# WHAT YOU HAVE TO DO
Begin at the line below that has "before: brown battery" and stop after the line that has "after: orange egg". Please restate only those lines, word for word.

# INPUT MATERIAL
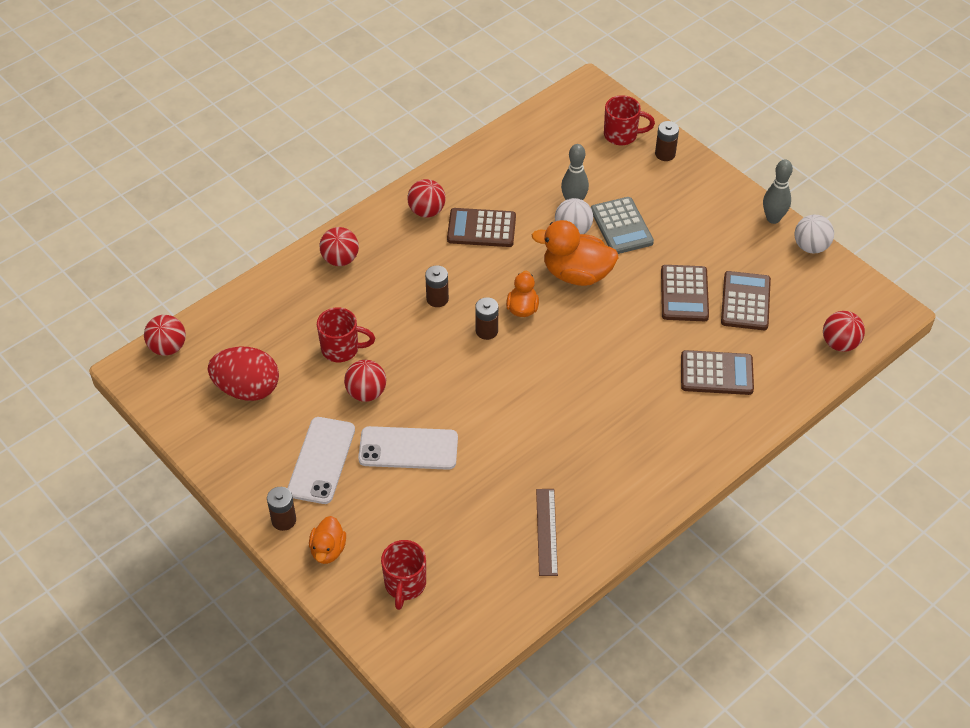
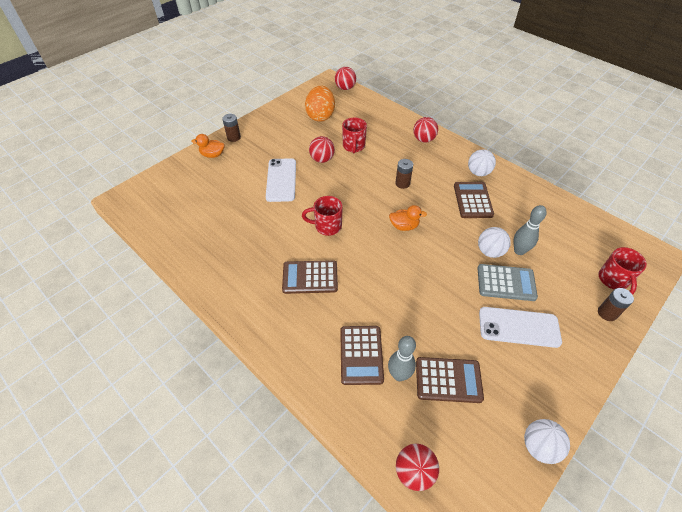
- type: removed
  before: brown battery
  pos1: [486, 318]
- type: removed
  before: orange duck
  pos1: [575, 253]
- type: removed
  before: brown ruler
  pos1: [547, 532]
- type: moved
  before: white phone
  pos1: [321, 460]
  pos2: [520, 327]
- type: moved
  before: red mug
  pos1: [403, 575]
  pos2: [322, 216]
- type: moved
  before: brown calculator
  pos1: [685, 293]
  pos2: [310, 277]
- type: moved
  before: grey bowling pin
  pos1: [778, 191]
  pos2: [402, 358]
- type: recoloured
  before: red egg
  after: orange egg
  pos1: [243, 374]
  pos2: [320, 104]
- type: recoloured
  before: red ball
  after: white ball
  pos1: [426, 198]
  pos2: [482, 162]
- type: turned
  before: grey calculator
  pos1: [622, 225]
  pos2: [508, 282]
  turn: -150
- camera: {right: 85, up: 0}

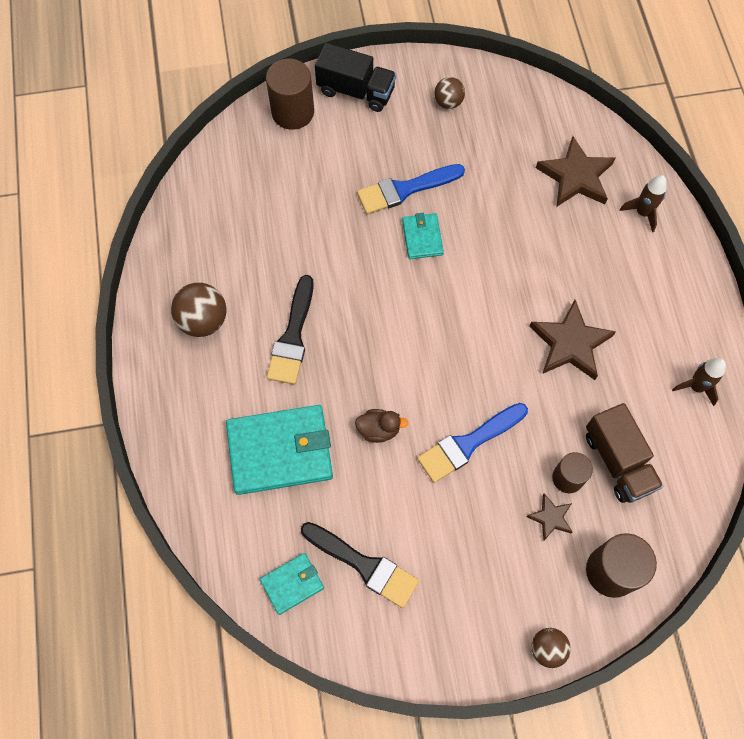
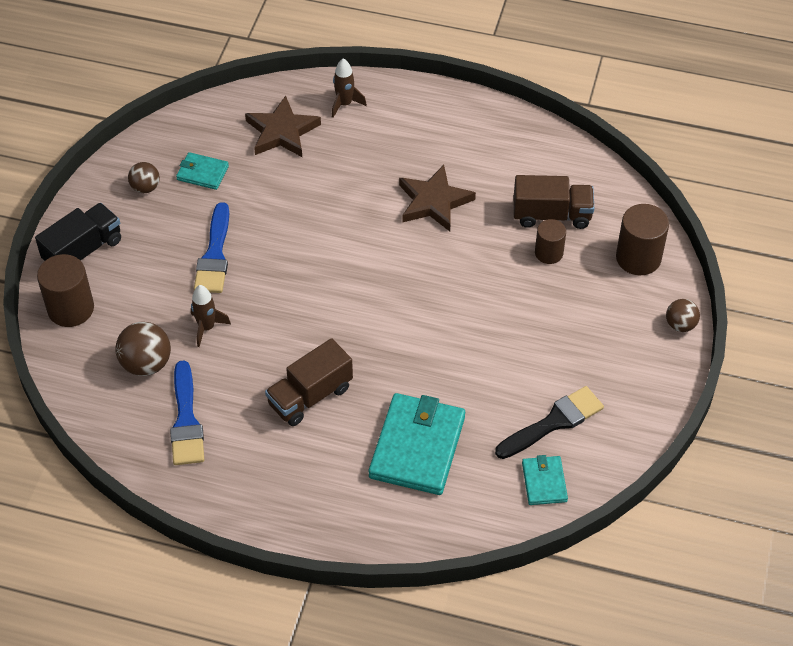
- type: removed
  before: brown duck
  pos1: [382, 426]
- type: removed
  before: brown star
  pos1: [549, 517]
- type: moved
  before: brown ball
  pos1: [198, 310]
  pos2: [143, 349]
- type: moved
  before: turquoise wallet
  pos1: [423, 236]
  pos2: [202, 171]
- type: moved
  before: blue brush
  pos1: [472, 443]
  pos2: [187, 412]
- type: moved
  before: brown rocket
  pos1: [699, 382]
  pos2: [211, 316]
- type: replaced
  before: black brush
  after: brown truck
  pos1: [290, 330]
  pos2: [309, 382]
- camera: {right: -65, up: -15}

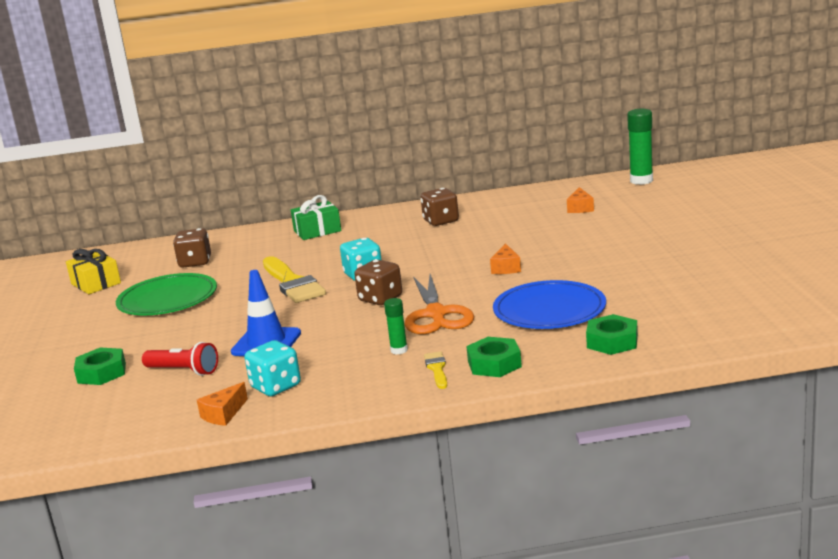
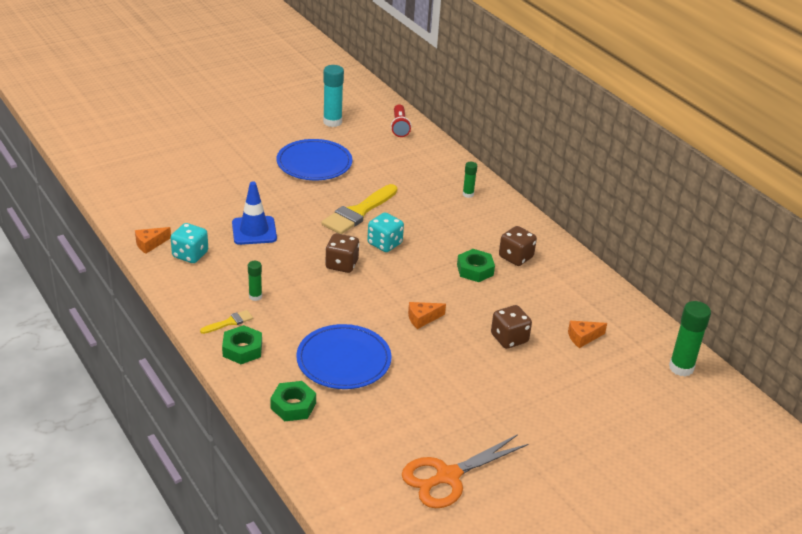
- type: moved
  before: green nut
  pos1: [100, 366]
  pos2: [476, 265]
- type: moved
  before: red flashlight
  pos1: [180, 359]
  pos2: [401, 120]
- type: moved
  before: brown dice
  pos1: [192, 247]
  pos2: [511, 327]
- type: moved
  before: orange scissors
  pos1: [439, 304]
  pos2: [465, 471]
- type: replaced
  before: yellow gift
  after: turquoise glue stick
  pos1: [93, 271]
  pos2: [333, 96]
- type: replaced
  before: green gift
  after: green glue stick
  pos1: [316, 217]
  pos2: [470, 180]
- type: recoloured
  before: green plate
  after: blue plate
  pos1: [166, 294]
  pos2: [314, 159]
- type: turned
  before: orange cheese
  pos1: [222, 404]
  pos2: [153, 240]
  turn: -45
- camera: {right: 60, up: 15}

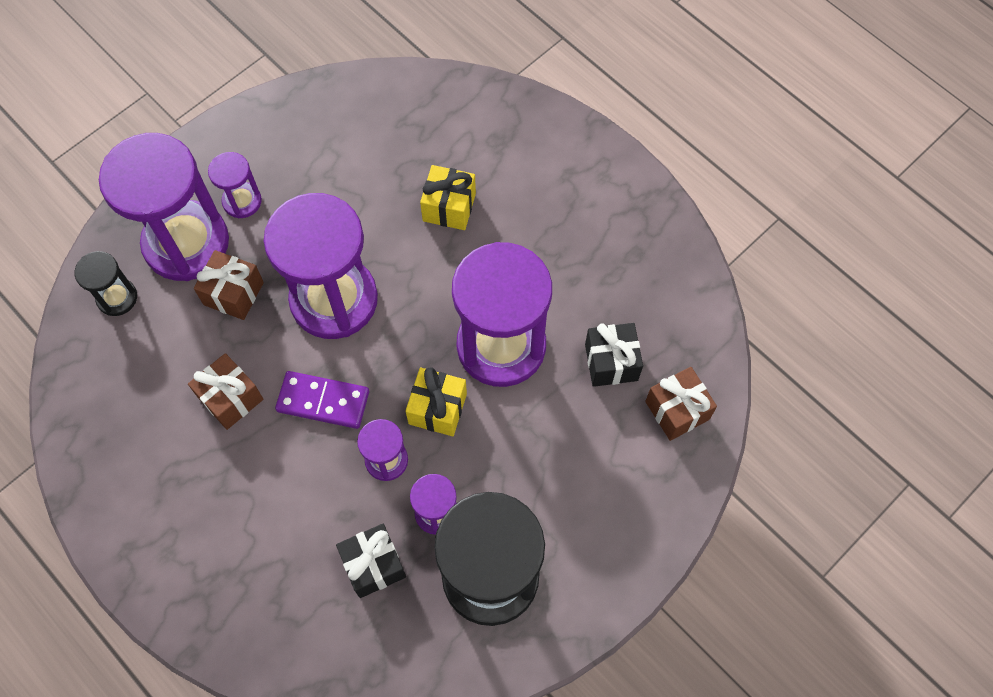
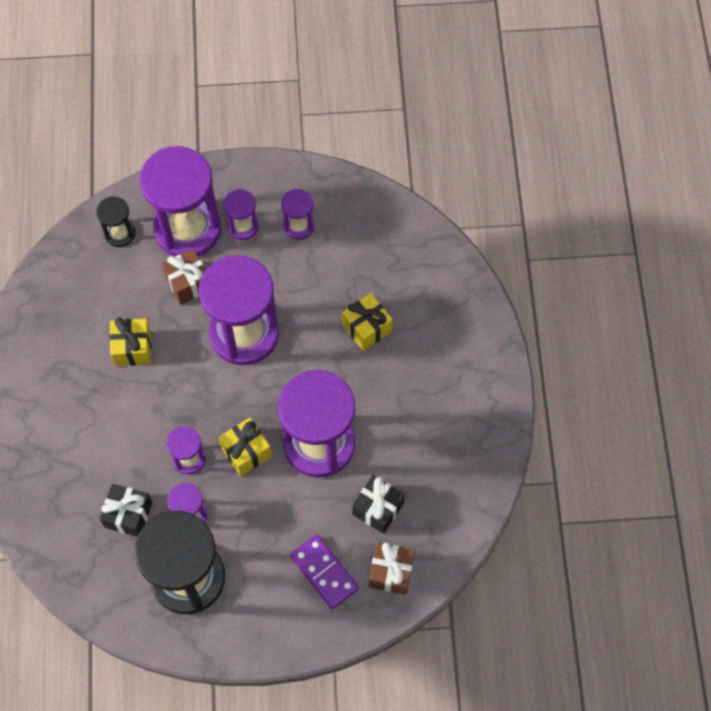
- type: added
  after: purple hourglass
  pos2: [298, 214]
- type: moved
  before: purple domino
  pos1: [322, 400]
  pos2: [324, 571]
- type: recoloured
  before: brown gift
  after: yellow gift
  pos1: [225, 391]
  pos2: [130, 341]
- camera: {right: 40, up: 0}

# SOLUTION FOR THIS TASK
  before: brown battery
  pos1: [486, 318]
- type: removed
  before: orange duck
  pos1: [575, 253]
- type: removed
  before: brown ruler
  pos1: [547, 532]
- type: moved
  before: white phone
  pos1: [321, 460]
  pos2: [520, 327]
- type: moved
  before: red mug
  pos1: [403, 575]
  pos2: [322, 216]
- type: moved
  before: brown calculator
  pos1: [685, 293]
  pos2: [310, 277]
- type: moved
  before: grey bowling pin
  pos1: [778, 191]
  pos2: [402, 358]
- type: recoloured
  before: red egg
  after: orange egg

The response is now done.